| WHAT YOU NEED TO DO |
From the line with "degrees: -60" through the line with "first_place: [644, 481]", inclusive, return each line of the data below exactly and leave the rest out.

[Before-and-after object lists]
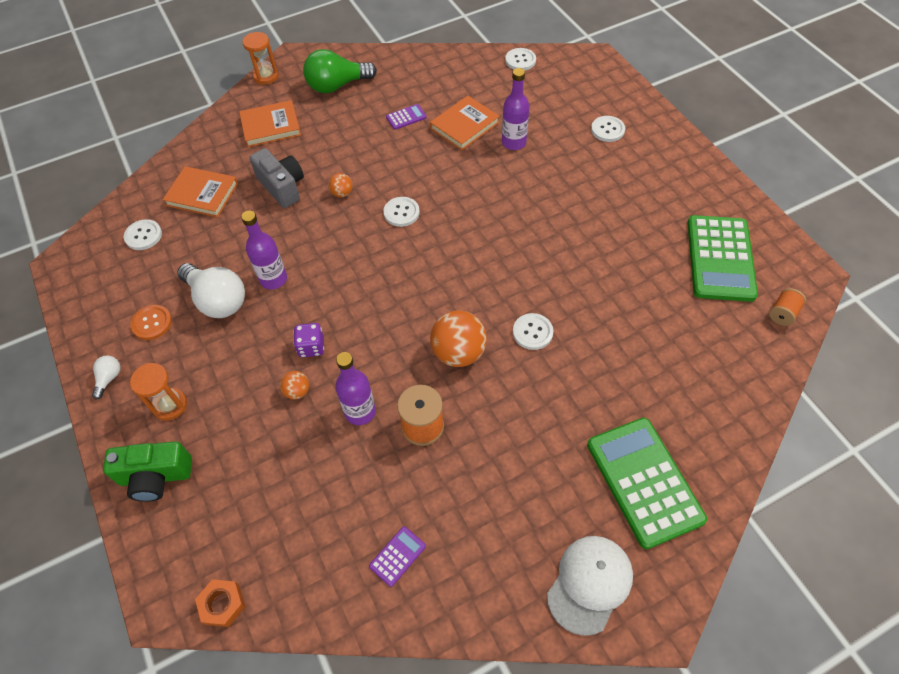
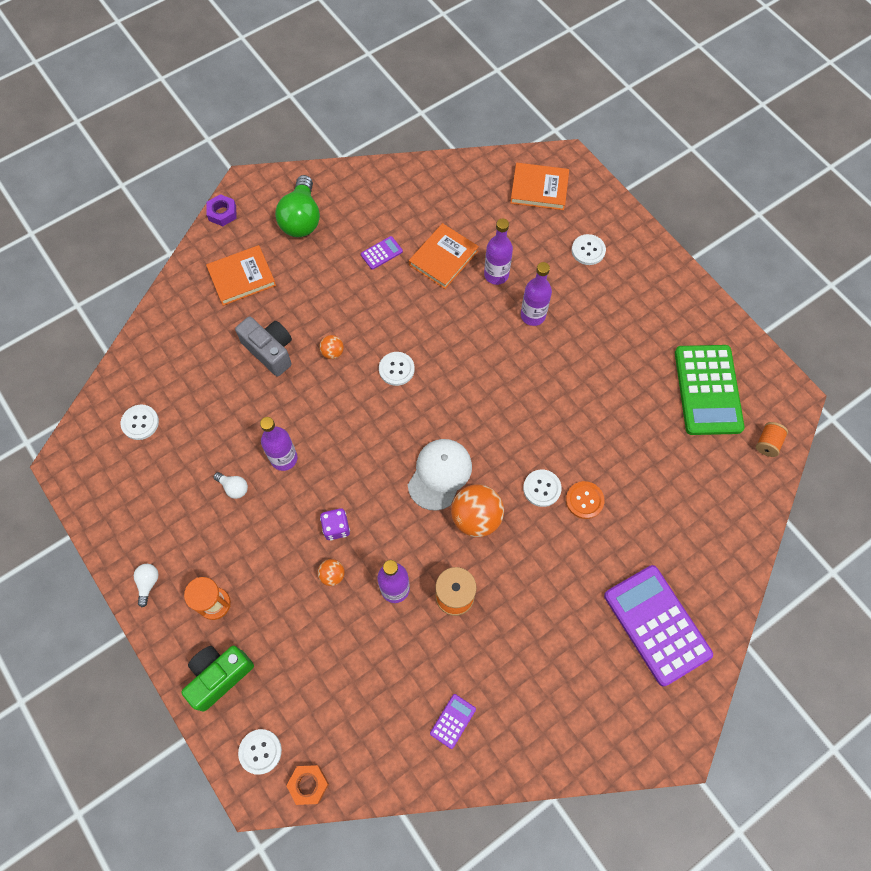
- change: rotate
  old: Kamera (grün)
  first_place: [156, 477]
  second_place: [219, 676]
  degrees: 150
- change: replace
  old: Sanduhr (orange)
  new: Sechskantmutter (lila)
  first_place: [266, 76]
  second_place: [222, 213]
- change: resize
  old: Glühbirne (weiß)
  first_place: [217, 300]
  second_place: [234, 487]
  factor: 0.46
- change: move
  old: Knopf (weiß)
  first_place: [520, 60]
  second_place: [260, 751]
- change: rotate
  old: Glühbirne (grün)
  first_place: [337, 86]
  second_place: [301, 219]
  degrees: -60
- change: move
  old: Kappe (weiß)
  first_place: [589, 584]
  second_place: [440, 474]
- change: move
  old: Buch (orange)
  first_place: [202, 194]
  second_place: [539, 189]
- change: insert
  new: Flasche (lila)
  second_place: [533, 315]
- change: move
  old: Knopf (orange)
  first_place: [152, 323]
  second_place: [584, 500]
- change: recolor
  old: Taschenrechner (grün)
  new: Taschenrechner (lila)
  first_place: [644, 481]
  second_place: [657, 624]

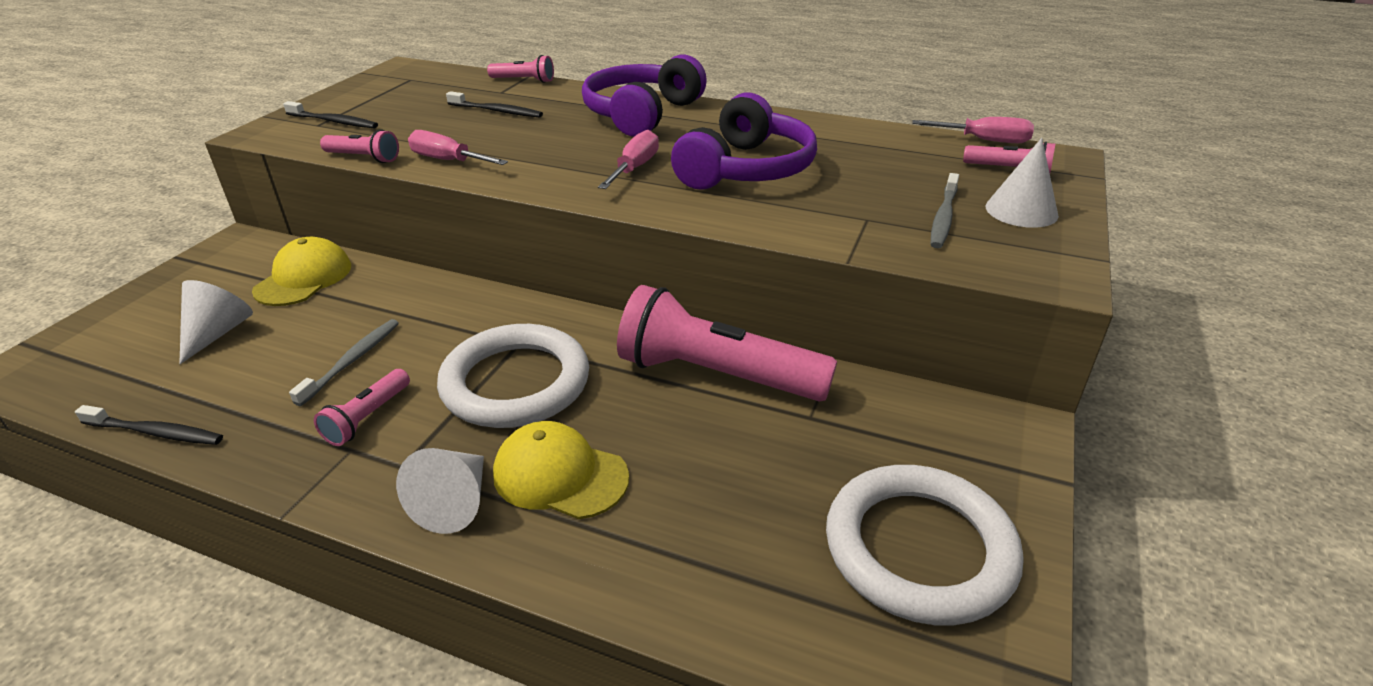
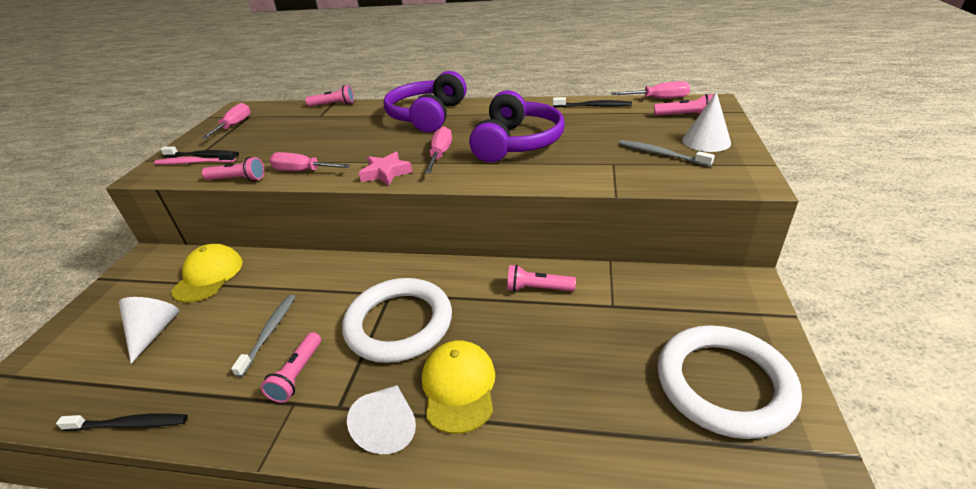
- change: insert
  new: Zahnbürste (rosa)
  second_place: [193, 163]
- change: insert
  new: Schraubenzieher (rosa)
  second_place: [234, 126]
- change: insert
  new: Stern (rosa)
  second_place: [386, 173]
- change: rotate
  old: Kappe (gelb)
  first_place: [560, 475]
  second_place: [459, 387]
  degrees: 75
- change: resize
  old: Taschenlampe (rosa)
  first_place: [716, 375]
  second_place: [537, 288]
  factor: 0.46
- change: move
  old: Zahnbürste (schwarz)
  first_place: [497, 111]
  second_place: [593, 106]
- change: rotate
  old: Zahnbürste (grau)
  first_place: [943, 218]
  second_place: [661, 154]
  degrees: 120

| ANSWER FOR THE TASK |
  degrees: -60
- change: move
  old: Kappe (weiß)
  first_place: [589, 584]
  second_place: [440, 474]
- change: move
  old: Buch (orange)
  first_place: [202, 194]
  second_place: [539, 189]
- change: insert
  new: Flasche (lila)
  second_place: [533, 315]
- change: move
  old: Knopf (orange)
  first_place: [152, 323]
  second_place: [584, 500]
- change: recolor
  old: Taschenrechner (grün)
  new: Taschenrechner (lila)
  first_place: [644, 481]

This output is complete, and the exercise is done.